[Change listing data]
::::::::::
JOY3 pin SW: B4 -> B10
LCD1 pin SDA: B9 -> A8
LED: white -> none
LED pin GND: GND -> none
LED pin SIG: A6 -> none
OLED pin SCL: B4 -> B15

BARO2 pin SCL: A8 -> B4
::::::::::
» What the task asks: Where a line contains "LED pin SIG: A6 -> none", begin there and output each line through the end of the data above, exactly; give no other lines.

» Solution for this exercise:
LED pin SIG: A6 -> none
OLED pin SCL: B4 -> B15

BARO2 pin SCL: A8 -> B4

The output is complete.